Items listed in a dataset:
◇ ◇ ◇ ◇
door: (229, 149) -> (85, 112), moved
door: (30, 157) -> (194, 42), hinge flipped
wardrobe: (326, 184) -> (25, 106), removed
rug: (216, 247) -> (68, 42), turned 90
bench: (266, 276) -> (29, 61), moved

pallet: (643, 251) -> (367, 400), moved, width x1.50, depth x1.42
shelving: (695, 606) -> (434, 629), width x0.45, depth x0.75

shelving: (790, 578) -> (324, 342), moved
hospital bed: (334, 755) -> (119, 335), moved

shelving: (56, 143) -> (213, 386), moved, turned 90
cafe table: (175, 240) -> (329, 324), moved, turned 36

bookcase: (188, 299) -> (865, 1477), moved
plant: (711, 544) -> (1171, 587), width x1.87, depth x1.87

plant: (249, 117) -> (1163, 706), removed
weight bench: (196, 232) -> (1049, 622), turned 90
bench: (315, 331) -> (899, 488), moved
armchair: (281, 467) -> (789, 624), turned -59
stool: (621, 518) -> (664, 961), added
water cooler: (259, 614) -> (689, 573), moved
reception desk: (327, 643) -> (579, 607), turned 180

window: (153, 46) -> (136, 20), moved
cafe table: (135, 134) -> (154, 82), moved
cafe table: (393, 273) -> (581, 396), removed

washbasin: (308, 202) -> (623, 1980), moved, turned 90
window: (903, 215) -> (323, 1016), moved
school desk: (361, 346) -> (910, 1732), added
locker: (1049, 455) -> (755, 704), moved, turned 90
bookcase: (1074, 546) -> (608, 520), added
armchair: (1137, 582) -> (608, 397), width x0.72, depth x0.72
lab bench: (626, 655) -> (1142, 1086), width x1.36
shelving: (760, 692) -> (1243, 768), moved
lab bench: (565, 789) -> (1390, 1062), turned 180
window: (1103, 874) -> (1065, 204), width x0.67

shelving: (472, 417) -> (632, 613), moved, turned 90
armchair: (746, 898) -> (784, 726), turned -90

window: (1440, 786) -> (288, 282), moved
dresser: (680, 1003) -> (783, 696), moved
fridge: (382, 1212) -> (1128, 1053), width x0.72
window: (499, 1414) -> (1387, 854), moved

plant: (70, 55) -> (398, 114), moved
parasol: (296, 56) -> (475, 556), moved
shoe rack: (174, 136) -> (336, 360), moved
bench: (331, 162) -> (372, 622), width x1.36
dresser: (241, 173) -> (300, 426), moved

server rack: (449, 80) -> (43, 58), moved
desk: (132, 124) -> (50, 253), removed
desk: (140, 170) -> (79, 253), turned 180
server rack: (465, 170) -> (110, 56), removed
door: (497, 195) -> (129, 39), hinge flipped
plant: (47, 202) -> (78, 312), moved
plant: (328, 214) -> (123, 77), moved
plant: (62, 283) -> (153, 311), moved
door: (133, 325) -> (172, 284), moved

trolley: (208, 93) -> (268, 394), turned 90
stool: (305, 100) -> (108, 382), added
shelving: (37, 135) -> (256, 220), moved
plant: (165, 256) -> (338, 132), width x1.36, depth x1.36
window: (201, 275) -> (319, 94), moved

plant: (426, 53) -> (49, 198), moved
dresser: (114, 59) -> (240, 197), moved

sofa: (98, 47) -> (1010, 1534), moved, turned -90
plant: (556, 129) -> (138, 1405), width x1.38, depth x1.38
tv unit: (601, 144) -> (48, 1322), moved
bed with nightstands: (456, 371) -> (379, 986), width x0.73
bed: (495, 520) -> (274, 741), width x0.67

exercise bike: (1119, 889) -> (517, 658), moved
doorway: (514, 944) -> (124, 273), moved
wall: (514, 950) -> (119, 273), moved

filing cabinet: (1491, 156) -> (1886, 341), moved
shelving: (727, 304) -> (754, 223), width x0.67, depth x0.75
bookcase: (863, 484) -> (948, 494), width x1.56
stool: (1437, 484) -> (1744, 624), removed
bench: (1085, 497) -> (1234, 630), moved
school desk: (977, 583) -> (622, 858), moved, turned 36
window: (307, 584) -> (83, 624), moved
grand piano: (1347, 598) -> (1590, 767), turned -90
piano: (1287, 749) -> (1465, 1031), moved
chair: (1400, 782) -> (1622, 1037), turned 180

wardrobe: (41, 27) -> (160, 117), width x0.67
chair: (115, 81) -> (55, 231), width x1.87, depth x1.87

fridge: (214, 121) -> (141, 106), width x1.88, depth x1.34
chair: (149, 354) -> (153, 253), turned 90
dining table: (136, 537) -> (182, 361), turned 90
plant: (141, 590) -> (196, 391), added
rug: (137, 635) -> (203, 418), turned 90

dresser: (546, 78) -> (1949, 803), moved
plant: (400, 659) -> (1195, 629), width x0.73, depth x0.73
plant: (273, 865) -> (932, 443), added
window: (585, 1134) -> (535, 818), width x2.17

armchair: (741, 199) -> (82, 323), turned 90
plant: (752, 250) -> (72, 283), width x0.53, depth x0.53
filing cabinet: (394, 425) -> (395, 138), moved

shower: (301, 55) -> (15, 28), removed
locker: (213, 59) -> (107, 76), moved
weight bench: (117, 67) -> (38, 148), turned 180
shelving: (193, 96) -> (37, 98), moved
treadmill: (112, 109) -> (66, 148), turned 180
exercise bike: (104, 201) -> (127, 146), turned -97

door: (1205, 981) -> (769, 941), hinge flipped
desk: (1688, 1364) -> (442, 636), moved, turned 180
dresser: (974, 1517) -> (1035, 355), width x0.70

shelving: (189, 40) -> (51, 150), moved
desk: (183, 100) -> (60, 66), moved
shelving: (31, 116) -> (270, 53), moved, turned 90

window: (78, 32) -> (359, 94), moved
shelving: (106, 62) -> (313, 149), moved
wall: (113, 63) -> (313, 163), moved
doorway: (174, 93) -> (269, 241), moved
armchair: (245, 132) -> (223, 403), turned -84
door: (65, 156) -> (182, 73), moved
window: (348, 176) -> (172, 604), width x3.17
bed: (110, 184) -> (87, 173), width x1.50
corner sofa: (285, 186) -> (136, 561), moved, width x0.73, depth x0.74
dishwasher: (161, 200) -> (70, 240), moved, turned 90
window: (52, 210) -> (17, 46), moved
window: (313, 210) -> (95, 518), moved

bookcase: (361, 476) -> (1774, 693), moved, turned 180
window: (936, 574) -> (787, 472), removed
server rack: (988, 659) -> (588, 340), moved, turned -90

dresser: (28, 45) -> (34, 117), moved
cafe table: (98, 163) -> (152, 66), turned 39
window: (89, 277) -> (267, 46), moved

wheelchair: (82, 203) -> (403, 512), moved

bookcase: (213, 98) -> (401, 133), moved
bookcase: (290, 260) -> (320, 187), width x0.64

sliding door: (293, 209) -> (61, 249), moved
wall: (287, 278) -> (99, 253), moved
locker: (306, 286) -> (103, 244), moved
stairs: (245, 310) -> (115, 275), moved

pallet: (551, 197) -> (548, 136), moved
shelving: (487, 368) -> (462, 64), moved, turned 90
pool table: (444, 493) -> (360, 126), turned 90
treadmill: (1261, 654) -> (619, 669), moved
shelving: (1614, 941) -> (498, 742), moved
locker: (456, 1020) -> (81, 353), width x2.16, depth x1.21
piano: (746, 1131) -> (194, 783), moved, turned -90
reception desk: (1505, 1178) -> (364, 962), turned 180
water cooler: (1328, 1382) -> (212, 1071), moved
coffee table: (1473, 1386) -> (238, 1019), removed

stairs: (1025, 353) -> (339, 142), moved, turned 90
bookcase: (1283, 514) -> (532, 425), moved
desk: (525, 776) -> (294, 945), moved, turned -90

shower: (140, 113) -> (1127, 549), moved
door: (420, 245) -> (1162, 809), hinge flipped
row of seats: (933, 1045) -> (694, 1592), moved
◇ ◇ ◇ ◇
WHAT TO WORK ON:
Repeat the data. Every word must match.

EXERCISE RESULT:
door: (229, 149) -> (85, 112), moved
door: (30, 157) -> (194, 42), hinge flipped
wardrobe: (326, 184) -> (25, 106), removed
rug: (216, 247) -> (68, 42), turned 90
bench: (266, 276) -> (29, 61), moved

pallet: (643, 251) -> (367, 400), moved, width x1.50, depth x1.42
shelving: (695, 606) -> (434, 629), width x0.45, depth x0.75

shelving: (790, 578) -> (324, 342), moved
hospital bed: (334, 755) -> (119, 335), moved

shelving: (56, 143) -> (213, 386), moved, turned 90
cafe table: (175, 240) -> (329, 324), moved, turned 36

bookcase: (188, 299) -> (865, 1477), moved
plant: (711, 544) -> (1171, 587), width x1.87, depth x1.87

plant: (249, 117) -> (1163, 706), removed
weight bench: (196, 232) -> (1049, 622), turned 90
bench: (315, 331) -> (899, 488), moved
armchair: (281, 467) -> (789, 624), turned -59
stool: (621, 518) -> (664, 961), added
water cooler: (259, 614) -> (689, 573), moved
reception desk: (327, 643) -> (579, 607), turned 180

window: (153, 46) -> (136, 20), moved
cafe table: (135, 134) -> (154, 82), moved
cafe table: (393, 273) -> (581, 396), removed

washbasin: (308, 202) -> (623, 1980), moved, turned 90
window: (903, 215) -> (323, 1016), moved
school desk: (361, 346) -> (910, 1732), added
locker: (1049, 455) -> (755, 704), moved, turned 90
bookcase: (1074, 546) -> (608, 520), added
armchair: (1137, 582) -> (608, 397), width x0.72, depth x0.72
lab bench: (626, 655) -> (1142, 1086), width x1.36
shelving: (760, 692) -> (1243, 768), moved
lab bench: (565, 789) -> (1390, 1062), turned 180
window: (1103, 874) -> (1065, 204), width x0.67

shelving: (472, 417) -> (632, 613), moved, turned 90
armchair: (746, 898) -> (784, 726), turned -90

window: (1440, 786) -> (288, 282), moved
dresser: (680, 1003) -> (783, 696), moved
fridge: (382, 1212) -> (1128, 1053), width x0.72
window: (499, 1414) -> (1387, 854), moved

plant: (70, 55) -> (398, 114), moved
parasol: (296, 56) -> (475, 556), moved
shoe rack: (174, 136) -> (336, 360), moved
bench: (331, 162) -> (372, 622), width x1.36
dresser: (241, 173) -> (300, 426), moved

server rack: (449, 80) -> (43, 58), moved
desk: (132, 124) -> (50, 253), removed
desk: (140, 170) -> (79, 253), turned 180
server rack: (465, 170) -> (110, 56), removed
door: (497, 195) -> (129, 39), hinge flipped
plant: (47, 202) -> (78, 312), moved
plant: (328, 214) -> (123, 77), moved
plant: (62, 283) -> (153, 311), moved
door: (133, 325) -> (172, 284), moved

trolley: (208, 93) -> (268, 394), turned 90
stool: (305, 100) -> (108, 382), added
shelving: (37, 135) -> (256, 220), moved
plant: (165, 256) -> (338, 132), width x1.36, depth x1.36
window: (201, 275) -> (319, 94), moved

plant: (426, 53) -> (49, 198), moved
dresser: (114, 59) -> (240, 197), moved

sofa: (98, 47) -> (1010, 1534), moved, turned -90
plant: (556, 129) -> (138, 1405), width x1.38, depth x1.38
tv unit: (601, 144) -> (48, 1322), moved
bed with nightstands: (456, 371) -> (379, 986), width x0.73
bed: (495, 520) -> (274, 741), width x0.67

exercise bike: (1119, 889) -> (517, 658), moved
doorway: (514, 944) -> (124, 273), moved
wall: (514, 950) -> (119, 273), moved

filing cabinet: (1491, 156) -> (1886, 341), moved
shelving: (727, 304) -> (754, 223), width x0.67, depth x0.75
bookcase: (863, 484) -> (948, 494), width x1.56
stool: (1437, 484) -> (1744, 624), removed
bench: (1085, 497) -> (1234, 630), moved
school desk: (977, 583) -> (622, 858), moved, turned 36
window: (307, 584) -> (83, 624), moved
grand piano: (1347, 598) -> (1590, 767), turned -90
piano: (1287, 749) -> (1465, 1031), moved
chair: (1400, 782) -> (1622, 1037), turned 180

wardrobe: (41, 27) -> (160, 117), width x0.67
chair: (115, 81) -> (55, 231), width x1.87, depth x1.87

fridge: (214, 121) -> (141, 106), width x1.88, depth x1.34
chair: (149, 354) -> (153, 253), turned 90
dining table: (136, 537) -> (182, 361), turned 90
plant: (141, 590) -> (196, 391), added
rug: (137, 635) -> (203, 418), turned 90

dresser: (546, 78) -> (1949, 803), moved
plant: (400, 659) -> (1195, 629), width x0.73, depth x0.73
plant: (273, 865) -> (932, 443), added
window: (585, 1134) -> (535, 818), width x2.17

armchair: (741, 199) -> (82, 323), turned 90
plant: (752, 250) -> (72, 283), width x0.53, depth x0.53
filing cabinet: (394, 425) -> (395, 138), moved

shower: (301, 55) -> (15, 28), removed
locker: (213, 59) -> (107, 76), moved
weight bench: (117, 67) -> (38, 148), turned 180
shelving: (193, 96) -> (37, 98), moved
treadmill: (112, 109) -> (66, 148), turned 180
exercise bike: (104, 201) -> (127, 146), turned -97

door: (1205, 981) -> (769, 941), hinge flipped
desk: (1688, 1364) -> (442, 636), moved, turned 180
dresser: (974, 1517) -> (1035, 355), width x0.70

shelving: (189, 40) -> (51, 150), moved
desk: (183, 100) -> (60, 66), moved
shelving: (31, 116) -> (270, 53), moved, turned 90

window: (78, 32) -> (359, 94), moved
shelving: (106, 62) -> (313, 149), moved
wall: (113, 63) -> (313, 163), moved
doorway: (174, 93) -> (269, 241), moved
armchair: (245, 132) -> (223, 403), turned -84
door: (65, 156) -> (182, 73), moved
window: (348, 176) -> (172, 604), width x3.17
bed: (110, 184) -> (87, 173), width x1.50
corner sofa: (285, 186) -> (136, 561), moved, width x0.73, depth x0.74
dishwasher: (161, 200) -> (70, 240), moved, turned 90
window: (52, 210) -> (17, 46), moved
window: (313, 210) -> (95, 518), moved

bookcase: (361, 476) -> (1774, 693), moved, turned 180
window: (936, 574) -> (787, 472), removed
server rack: (988, 659) -> (588, 340), moved, turned -90

dresser: (28, 45) -> (34, 117), moved
cafe table: (98, 163) -> (152, 66), turned 39
window: (89, 277) -> (267, 46), moved

wheelchair: (82, 203) -> (403, 512), moved

bookcase: (213, 98) -> (401, 133), moved
bookcase: (290, 260) -> (320, 187), width x0.64

sliding door: (293, 209) -> (61, 249), moved
wall: (287, 278) -> (99, 253), moved
locker: (306, 286) -> (103, 244), moved
stairs: (245, 310) -> (115, 275), moved

pallet: (551, 197) -> (548, 136), moved
shelving: (487, 368) -> (462, 64), moved, turned 90
pool table: (444, 493) -> (360, 126), turned 90
treadmill: (1261, 654) -> (619, 669), moved
shelving: (1614, 941) -> (498, 742), moved
locker: (456, 1020) -> (81, 353), width x2.16, depth x1.21
piano: (746, 1131) -> (194, 783), moved, turned -90
reception desk: (1505, 1178) -> (364, 962), turned 180
water cooler: (1328, 1382) -> (212, 1071), moved
coffee table: (1473, 1386) -> (238, 1019), removed

stairs: (1025, 353) -> (339, 142), moved, turned 90
bookcase: (1283, 514) -> (532, 425), moved
desk: (525, 776) -> (294, 945), moved, turned -90

shower: (140, 113) -> (1127, 549), moved
door: (420, 245) -> (1162, 809), hinge flipped
row of seats: (933, 1045) -> (694, 1592), moved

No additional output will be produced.